══ ENTRIES PROVIDED

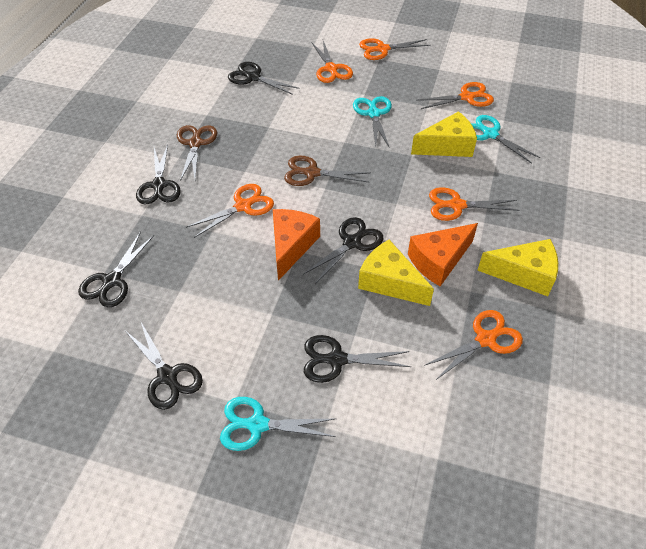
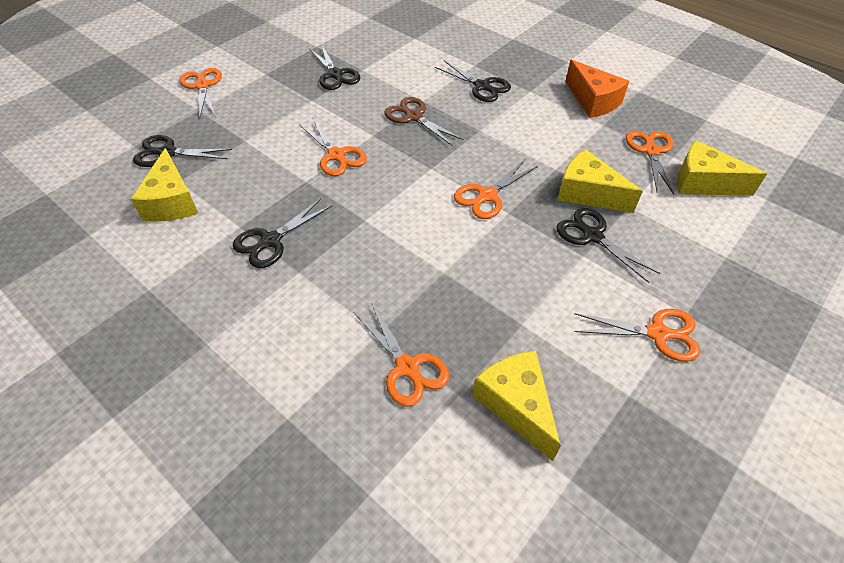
black scissors: 6 -> 5
brown scissors: 2 -> 1
orange cheese: 2 -> 1
turquoise scissors: 3 -> 0
yellow cheese: 3 -> 4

════

#### [WHAT TO WORK ON]
Make an exact copy of the listing, with no images in it.

#### [EXERCISE RESULT]
black scissors: 6 -> 5
brown scissors: 2 -> 1
orange cheese: 2 -> 1
turquoise scissors: 3 -> 0
yellow cheese: 3 -> 4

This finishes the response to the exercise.